Material for the task ▸
|---|

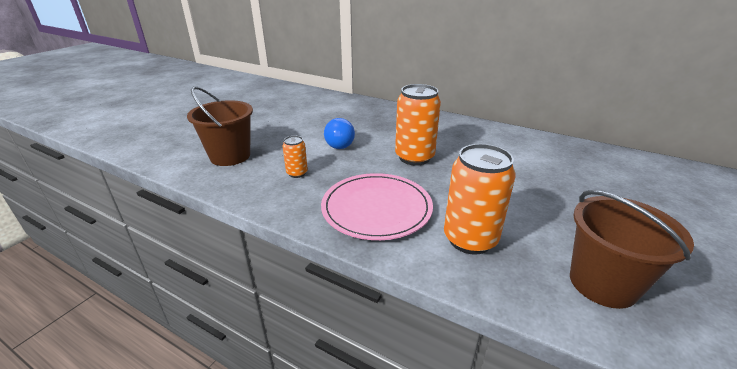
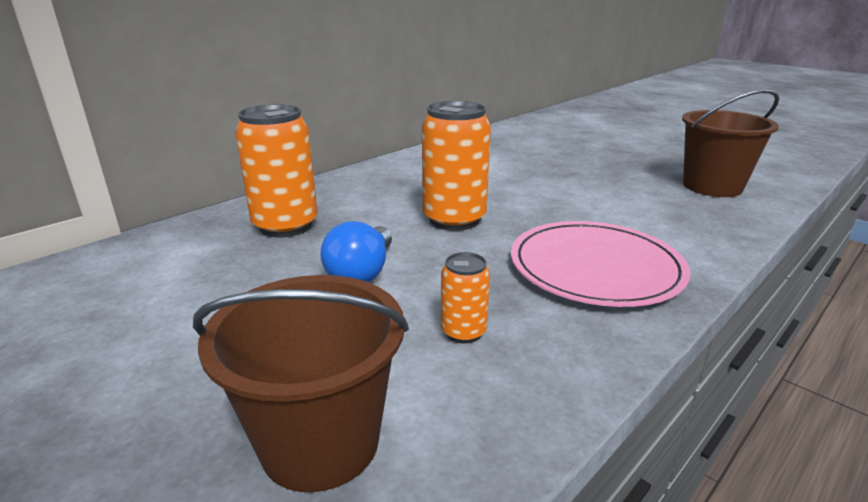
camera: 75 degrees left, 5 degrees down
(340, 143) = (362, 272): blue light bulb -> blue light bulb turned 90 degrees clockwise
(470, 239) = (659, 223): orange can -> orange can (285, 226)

|---|

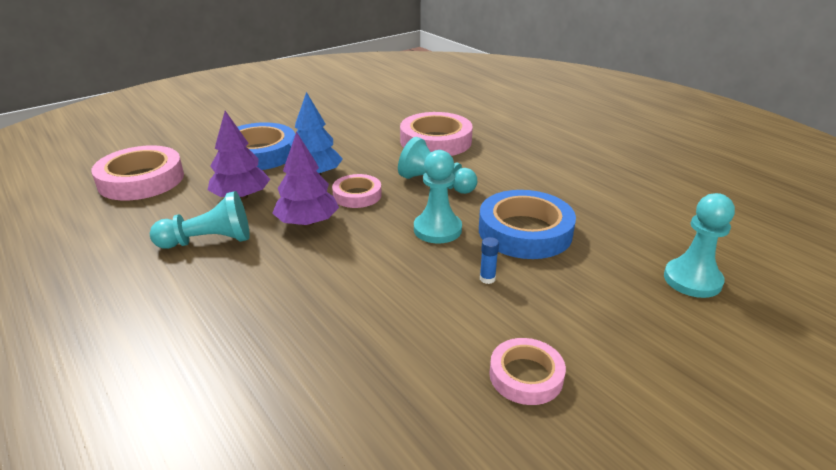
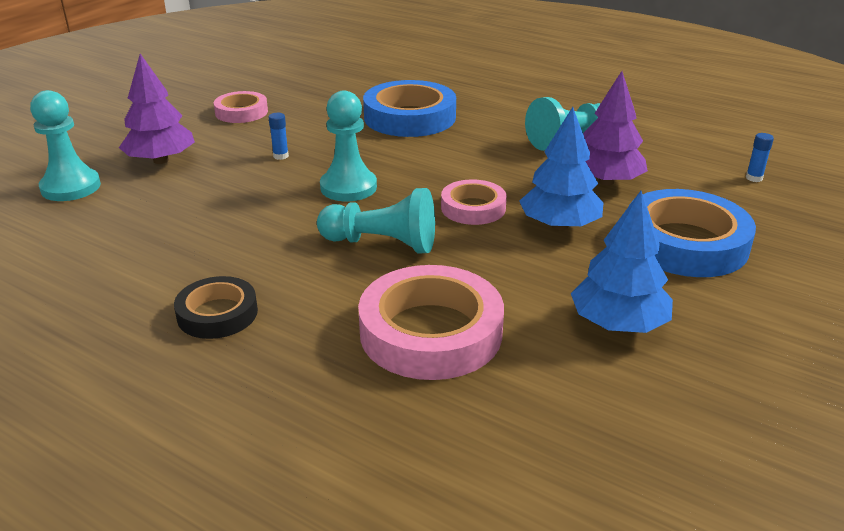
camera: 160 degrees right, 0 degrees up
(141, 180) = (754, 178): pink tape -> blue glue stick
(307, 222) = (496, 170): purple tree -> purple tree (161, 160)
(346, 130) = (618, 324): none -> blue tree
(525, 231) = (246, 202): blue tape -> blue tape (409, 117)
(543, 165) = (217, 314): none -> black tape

|---|

From the entries above, return exactly the line containing "camera: 75 degrees left, 5 degrees down", the line containing "(470, 239) = (659, 223): orange", and all lines between, and nothing else.

Worked solution ▸
camera: 75 degrees left, 5 degrees down
(340, 143) = (362, 272): blue light bulb -> blue light bulb turned 90 degrees clockwise
(470, 239) = (659, 223): orange can -> orange can (285, 226)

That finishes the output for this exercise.